(DIRECTIONS FOR THIS TASK)
All lines from the one containing "grey button (no. 1" through the end of the entries below should appear in the answer exactly, with no others.
━━ DATA EXCERPTS
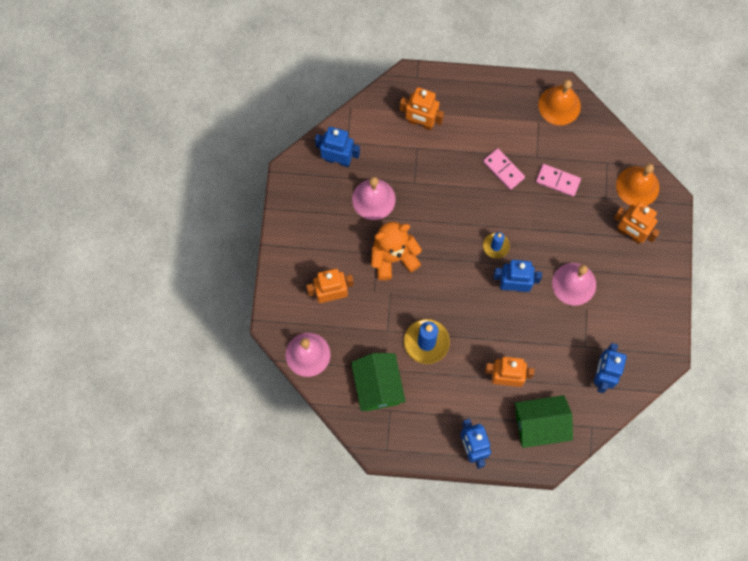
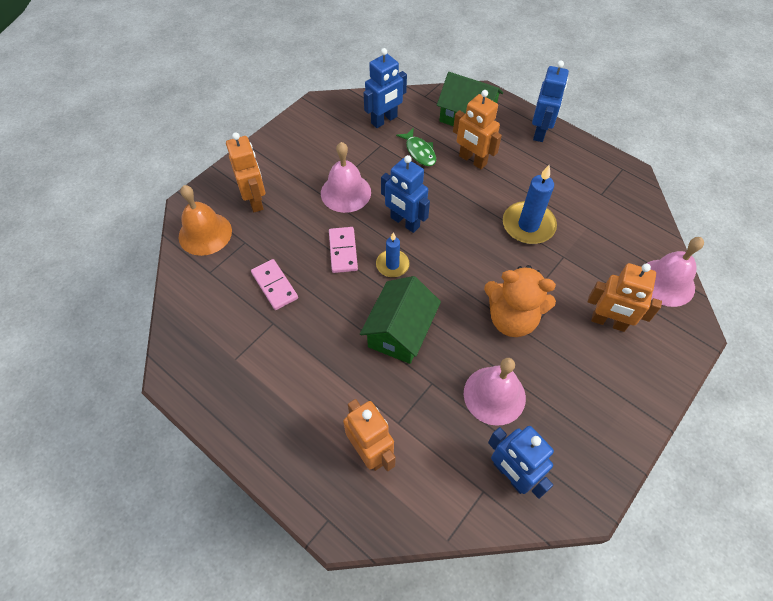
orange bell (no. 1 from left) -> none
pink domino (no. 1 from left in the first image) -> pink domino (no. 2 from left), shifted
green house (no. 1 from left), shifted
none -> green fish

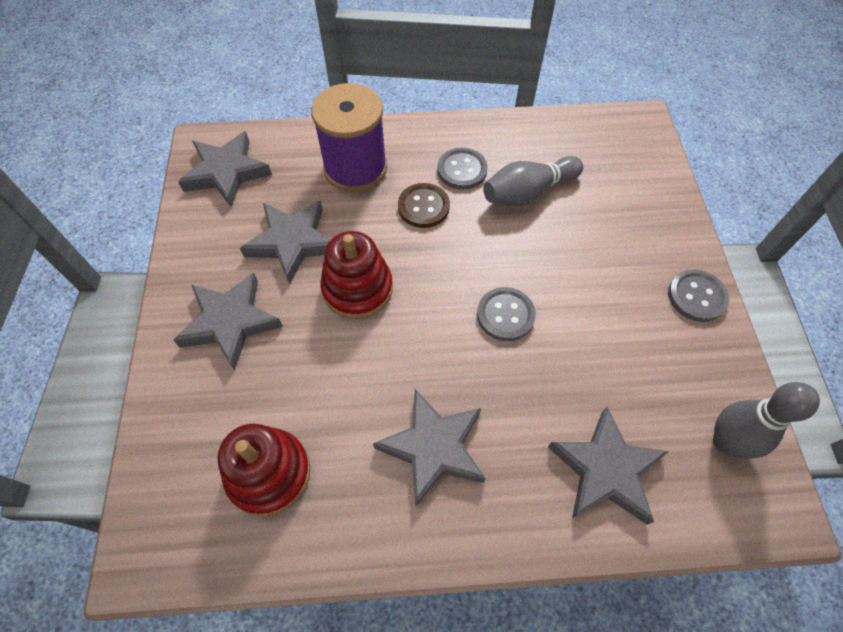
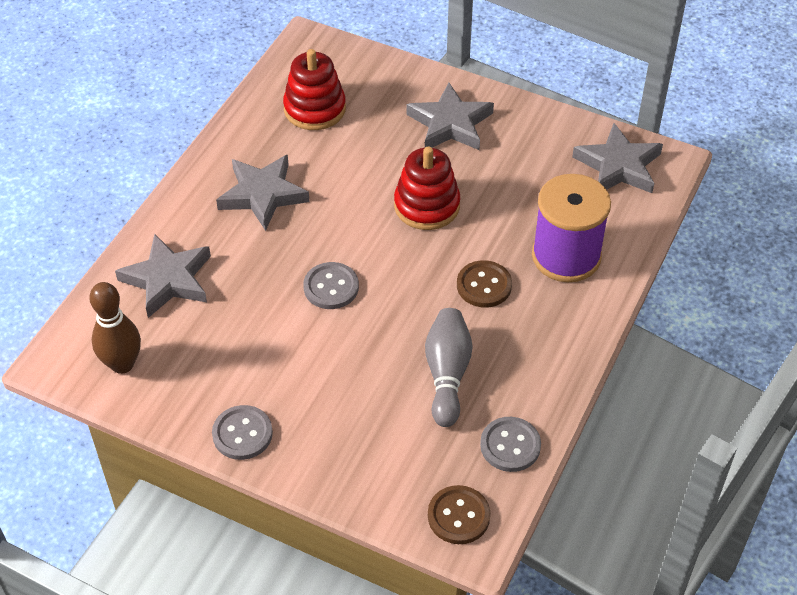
grey button (no. 1 from left in the first image) -> grey button (no. 3 from left), shifted
grey star (no. 3 from left) -> none
grey bowling pin (no. 2 from left) -> brown bowling pin
none -> brown button (no. 1 from left)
━━━━
(THE ANSWER)
grey button (no. 1 from left in the first image) -> grey button (no. 3 from left), shifted
grey star (no. 3 from left) -> none
grey bowling pin (no. 2 from left) -> brown bowling pin
none -> brown button (no. 1 from left)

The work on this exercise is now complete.